List every line of the records below that contains the string "Violin".

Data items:
— Start —
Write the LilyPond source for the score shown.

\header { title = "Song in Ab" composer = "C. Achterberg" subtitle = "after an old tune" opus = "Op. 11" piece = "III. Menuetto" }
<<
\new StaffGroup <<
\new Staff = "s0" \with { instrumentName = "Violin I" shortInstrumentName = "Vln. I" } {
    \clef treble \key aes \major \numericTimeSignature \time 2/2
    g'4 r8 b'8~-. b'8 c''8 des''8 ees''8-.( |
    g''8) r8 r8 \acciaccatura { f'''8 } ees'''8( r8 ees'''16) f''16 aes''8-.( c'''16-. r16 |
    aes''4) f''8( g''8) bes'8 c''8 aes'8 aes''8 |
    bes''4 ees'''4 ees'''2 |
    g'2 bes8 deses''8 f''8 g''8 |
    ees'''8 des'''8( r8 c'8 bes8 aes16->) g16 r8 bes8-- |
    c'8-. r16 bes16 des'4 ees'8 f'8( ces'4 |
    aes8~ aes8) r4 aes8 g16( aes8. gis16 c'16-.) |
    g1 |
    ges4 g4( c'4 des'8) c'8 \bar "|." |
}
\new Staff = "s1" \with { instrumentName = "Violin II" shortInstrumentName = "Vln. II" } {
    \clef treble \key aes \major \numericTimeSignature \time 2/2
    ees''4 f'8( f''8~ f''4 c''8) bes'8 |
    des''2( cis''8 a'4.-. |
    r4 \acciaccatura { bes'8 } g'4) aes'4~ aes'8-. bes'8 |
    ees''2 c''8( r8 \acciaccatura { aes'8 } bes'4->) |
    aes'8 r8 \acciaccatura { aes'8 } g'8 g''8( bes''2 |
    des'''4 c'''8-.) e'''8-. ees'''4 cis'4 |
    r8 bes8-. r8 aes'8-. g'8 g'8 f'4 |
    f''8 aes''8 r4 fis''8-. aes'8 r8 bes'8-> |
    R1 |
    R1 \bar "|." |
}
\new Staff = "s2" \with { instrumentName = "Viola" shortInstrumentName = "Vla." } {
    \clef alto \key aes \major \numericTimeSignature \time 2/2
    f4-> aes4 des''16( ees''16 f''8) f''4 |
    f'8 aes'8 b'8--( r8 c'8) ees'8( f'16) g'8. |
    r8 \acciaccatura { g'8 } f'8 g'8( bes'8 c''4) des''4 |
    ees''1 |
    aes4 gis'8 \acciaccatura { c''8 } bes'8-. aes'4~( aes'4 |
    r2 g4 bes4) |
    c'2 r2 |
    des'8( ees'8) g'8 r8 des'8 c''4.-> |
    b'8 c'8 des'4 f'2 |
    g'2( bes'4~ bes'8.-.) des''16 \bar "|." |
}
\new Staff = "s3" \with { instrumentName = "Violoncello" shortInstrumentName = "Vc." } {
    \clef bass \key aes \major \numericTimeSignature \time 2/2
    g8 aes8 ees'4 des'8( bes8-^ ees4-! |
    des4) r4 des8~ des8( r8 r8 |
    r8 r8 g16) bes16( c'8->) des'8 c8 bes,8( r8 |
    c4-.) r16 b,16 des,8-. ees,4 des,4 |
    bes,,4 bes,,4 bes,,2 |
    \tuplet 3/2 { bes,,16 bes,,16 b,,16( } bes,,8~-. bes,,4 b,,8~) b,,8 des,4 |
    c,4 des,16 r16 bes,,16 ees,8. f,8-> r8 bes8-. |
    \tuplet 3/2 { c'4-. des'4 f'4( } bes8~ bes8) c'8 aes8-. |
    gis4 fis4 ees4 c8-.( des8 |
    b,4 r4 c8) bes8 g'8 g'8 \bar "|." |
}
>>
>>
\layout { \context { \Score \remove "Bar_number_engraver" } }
— End —
◆ **RESULT OF THE TASK**:
\new Staff = "s0" \with { instrumentName = "Violin I" shortInstrumentName = "Vln. I" } {
\new Staff = "s1" \with { instrumentName = "Violin II" shortInstrumentName = "Vln. II" } {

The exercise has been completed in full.